WORK TO COMPLETE: From the records below, take each line where the string "green" shows up and copy it.
START MATERIAL PROVIDED
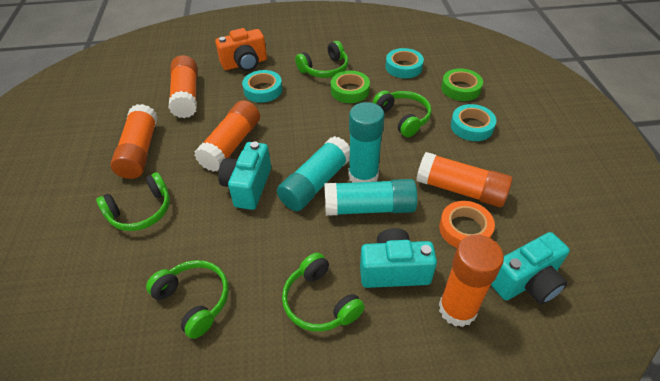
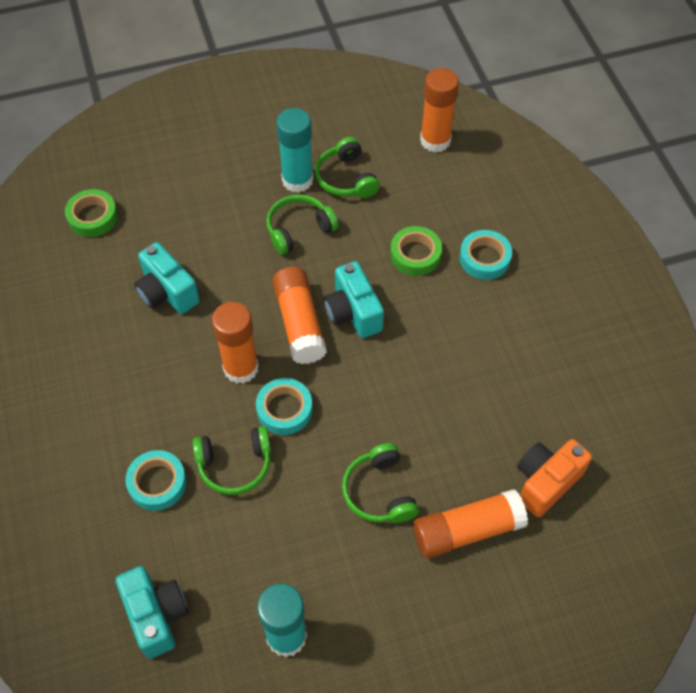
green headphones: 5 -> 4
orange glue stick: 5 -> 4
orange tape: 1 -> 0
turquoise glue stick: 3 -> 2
END MATERIAL PROVIDED
START MATERIAL PROVIDED
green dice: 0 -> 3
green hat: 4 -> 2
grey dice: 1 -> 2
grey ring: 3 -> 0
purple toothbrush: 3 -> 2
END MATERIAL PROVIDED
WORKED SOLUTION:
green headphones: 5 -> 4
green dice: 0 -> 3
green hat: 4 -> 2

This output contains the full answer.